**Given request**: Could you reproduce each line of the material below word for word, leaving out the pictures?
[START Extracted entries]
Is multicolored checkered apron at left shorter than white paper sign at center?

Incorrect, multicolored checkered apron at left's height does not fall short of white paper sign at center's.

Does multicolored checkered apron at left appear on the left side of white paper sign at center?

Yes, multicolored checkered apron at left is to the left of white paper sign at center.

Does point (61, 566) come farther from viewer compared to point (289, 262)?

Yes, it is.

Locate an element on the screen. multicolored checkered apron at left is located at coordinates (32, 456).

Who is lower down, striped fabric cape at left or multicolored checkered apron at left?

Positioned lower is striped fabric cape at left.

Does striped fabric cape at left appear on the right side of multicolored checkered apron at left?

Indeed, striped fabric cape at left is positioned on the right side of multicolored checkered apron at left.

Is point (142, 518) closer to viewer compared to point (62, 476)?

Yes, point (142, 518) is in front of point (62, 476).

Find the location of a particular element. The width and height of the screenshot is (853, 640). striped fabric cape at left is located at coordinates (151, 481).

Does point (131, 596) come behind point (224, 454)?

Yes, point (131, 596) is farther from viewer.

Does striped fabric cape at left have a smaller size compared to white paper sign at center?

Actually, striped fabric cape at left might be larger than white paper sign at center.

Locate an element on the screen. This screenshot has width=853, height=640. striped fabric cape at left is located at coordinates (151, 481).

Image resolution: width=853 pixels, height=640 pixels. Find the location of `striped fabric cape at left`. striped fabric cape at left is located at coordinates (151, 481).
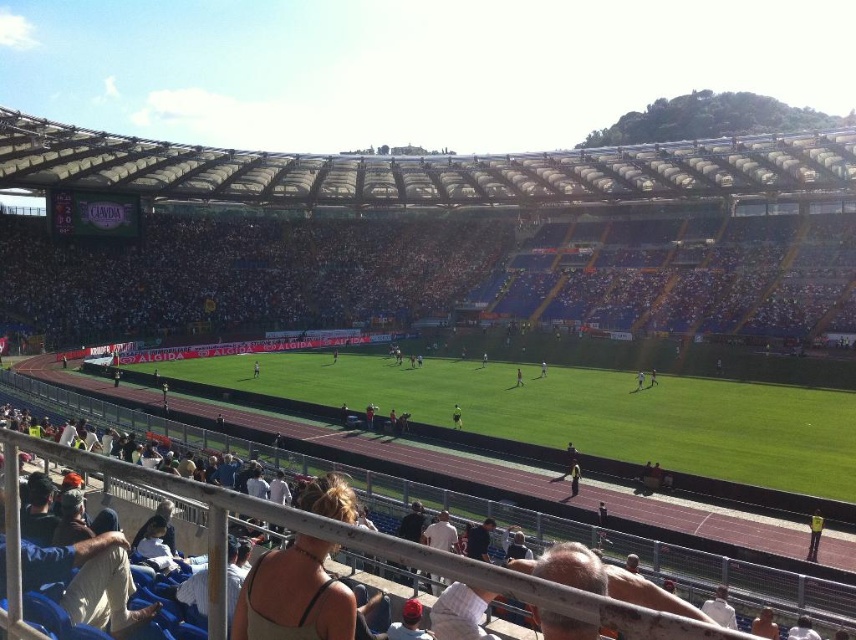
You are a spectator at the stadium and want to find the best spot to watch the soccer match. You have two options in the image provided. The first option is to sit on the dark blue seats at center, and the second is to stand on the dark gray track at lower center. Which location offers a higher vantage point for viewing the game?

The dark blue seats at center are located above the dark gray track at lower center, so sitting on the dark blue seats at center would provide a higher vantage point for watching the soccer match.

You are a photographer trying to capture a photo of the soccer match. You notice the green grass at center and the light blue jersey at center in your viewfinder. Which object appears smaller in the photo?

The green grass at center appears smaller in the photo because it has a smaller size compared to the light blue jersey at center.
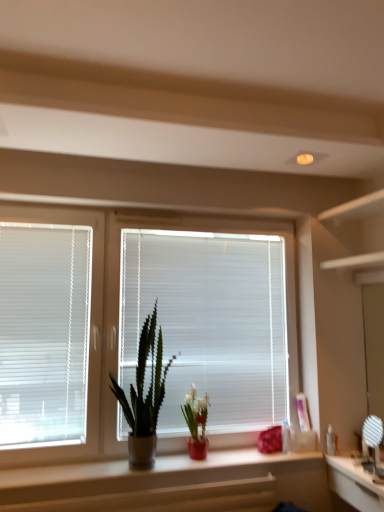
Question: Should I look upward or downward to see clear plastic bottle at right, arranged as the second toiletry when viewed from the left?

Choices:
 (A) down
 (B) up

Answer: (A)

Question: Is white plastic blinds at left, the second window blind when ordered from right to left, not close to green matte cactus at center, the first houseplant viewed from the left?

Choices:
 (A) yes
 (B) no

Answer: (B)

Question: Is white plastic blinds at left, which is counted as the 1th window blind, starting from the left, bigger than green matte cactus at center, the 2th houseplant when ordered from right to left?

Choices:
 (A) no
 (B) yes

Answer: (A)

Question: Can you confirm if white plastic blinds at left, the second window blind when ordered from right to left, is wider than green matte cactus at center, the first houseplant viewed from the left?

Choices:
 (A) no
 (B) yes

Answer: (A)

Question: Is white plastic blinds at left, which is counted as the 1th window blind, starting from the left, positioned with its back to green matte cactus at center, the first houseplant viewed from the left?

Choices:
 (A) no
 (B) yes

Answer: (A)

Question: Is white plastic blinds at left, which is counted as the 1th window blind, starting from the left, directly adjacent to green matte cactus at center, the first houseplant viewed from the left?

Choices:
 (A) no
 (B) yes

Answer: (A)

Question: Can you confirm if white plastic blinds at left, the second window blind when ordered from right to left, is thinner than green matte cactus at center, the first houseplant viewed from the left?

Choices:
 (A) yes
 (B) no

Answer: (A)

Question: From a real-world perspective, does white glossy mirror at lower right stand above clear plastic bottle at right, the first toiletry positioned from the right?

Choices:
 (A) yes
 (B) no

Answer: (B)

Question: Is clear plastic bottle at right, the first toiletry positioned from the right, located within white glossy mirror at lower right?

Choices:
 (A) yes
 (B) no

Answer: (B)

Question: Is white glossy mirror at lower right not close to clear plastic bottle at right, the first toiletry positioned from the right?

Choices:
 (A) no
 (B) yes

Answer: (A)

Question: Is white glossy mirror at lower right at the left side of clear plastic bottle at right, arranged as the second toiletry when viewed from the left?

Choices:
 (A) no
 (B) yes

Answer: (A)

Question: Does white glossy mirror at lower right have a smaller size compared to clear plastic bottle at right, the first toiletry positioned from the right?

Choices:
 (A) no
 (B) yes

Answer: (A)

Question: Does white glossy mirror at lower right have a greater width compared to clear plastic bottle at right, arranged as the second toiletry when viewed from the left?

Choices:
 (A) yes
 (B) no

Answer: (A)

Question: From a real-world perspective, is white plastic blinds at left, the second window blind when ordered from right to left, physically above white glossy mirror at lower right?

Choices:
 (A) no
 (B) yes

Answer: (B)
[END Extracted entries]
**Answer to the task**:
Is multicolored checkered apron at left shorter than white paper sign at center?

Incorrect, multicolored checkered apron at left's height does not fall short of white paper sign at center's.

Does multicolored checkered apron at left appear on the left side of white paper sign at center?

Yes, multicolored checkered apron at left is to the left of white paper sign at center.

Does point (61, 566) come farther from viewer compared to point (289, 262)?

Yes, it is.

Locate an element on the screen. multicolored checkered apron at left is located at coordinates (32, 456).

Who is lower down, striped fabric cape at left or multicolored checkered apron at left?

Positioned lower is striped fabric cape at left.

Does striped fabric cape at left appear on the right side of multicolored checkered apron at left?

Indeed, striped fabric cape at left is positioned on the right side of multicolored checkered apron at left.

Is point (142, 518) closer to viewer compared to point (62, 476)?

Yes, point (142, 518) is in front of point (62, 476).

Find the location of a particular element. The width and height of the screenshot is (853, 640). striped fabric cape at left is located at coordinates (151, 481).

Does point (131, 596) come behind point (224, 454)?

Yes, point (131, 596) is farther from viewer.

Does striped fabric cape at left have a smaller size compared to white paper sign at center?

Actually, striped fabric cape at left might be larger than white paper sign at center.

Locate an element on the screen. This screenshot has width=853, height=640. striped fabric cape at left is located at coordinates (151, 481).

Image resolution: width=853 pixels, height=640 pixels. Find the location of `striped fabric cape at left`. striped fabric cape at left is located at coordinates (151, 481).
You are a spectator at the stadium and want to find the best spot to watch the soccer match. You have two options in the image provided. The first option is to sit on the dark blue seats at center, and the second is to stand on the dark gray track at lower center. Which location offers a higher vantage point for viewing the game?

The dark blue seats at center are located above the dark gray track at lower center, so sitting on the dark blue seats at center would provide a higher vantage point for watching the soccer match.

You are a photographer trying to capture a photo of the soccer match. You notice the green grass at center and the light blue jersey at center in your viewfinder. Which object appears smaller in the photo?

The green grass at center appears smaller in the photo because it has a smaller size compared to the light blue jersey at center.
Question: Should I look upward or downward to see clear plastic bottle at right, arranged as the second toiletry when viewed from the left?

Choices:
 (A) down
 (B) up

Answer: (A)

Question: Is white plastic blinds at left, the second window blind when ordered from right to left, not close to green matte cactus at center, the first houseplant viewed from the left?

Choices:
 (A) yes
 (B) no

Answer: (B)

Question: Is white plastic blinds at left, which is counted as the 1th window blind, starting from the left, bigger than green matte cactus at center, the 2th houseplant when ordered from right to left?

Choices:
 (A) no
 (B) yes

Answer: (A)

Question: Can you confirm if white plastic blinds at left, the second window blind when ordered from right to left, is wider than green matte cactus at center, the first houseplant viewed from the left?

Choices:
 (A) no
 (B) yes

Answer: (A)

Question: Is white plastic blinds at left, which is counted as the 1th window blind, starting from the left, positioned with its back to green matte cactus at center, the first houseplant viewed from the left?

Choices:
 (A) no
 (B) yes

Answer: (A)

Question: Is white plastic blinds at left, which is counted as the 1th window blind, starting from the left, directly adjacent to green matte cactus at center, the first houseplant viewed from the left?

Choices:
 (A) no
 (B) yes

Answer: (A)

Question: Can you confirm if white plastic blinds at left, the second window blind when ordered from right to left, is thinner than green matte cactus at center, the first houseplant viewed from the left?

Choices:
 (A) yes
 (B) no

Answer: (A)

Question: From a real-world perspective, does white glossy mirror at lower right stand above clear plastic bottle at right, the first toiletry positioned from the right?

Choices:
 (A) yes
 (B) no

Answer: (B)

Question: Is clear plastic bottle at right, the first toiletry positioned from the right, located within white glossy mirror at lower right?

Choices:
 (A) yes
 (B) no

Answer: (B)

Question: Is white glossy mirror at lower right not close to clear plastic bottle at right, the first toiletry positioned from the right?

Choices:
 (A) no
 (B) yes

Answer: (A)

Question: Is white glossy mirror at lower right at the left side of clear plastic bottle at right, arranged as the second toiletry when viewed from the left?

Choices:
 (A) no
 (B) yes

Answer: (A)

Question: Does white glossy mirror at lower right have a smaller size compared to clear plastic bottle at right, the first toiletry positioned from the right?

Choices:
 (A) no
 (B) yes

Answer: (A)

Question: Does white glossy mirror at lower right have a greater width compared to clear plastic bottle at right, arranged as the second toiletry when viewed from the left?

Choices:
 (A) yes
 (B) no

Answer: (A)

Question: From a real-world perspective, is white plastic blinds at left, the second window blind when ordered from right to left, physically above white glossy mirror at lower right?

Choices:
 (A) no
 (B) yes

Answer: (B)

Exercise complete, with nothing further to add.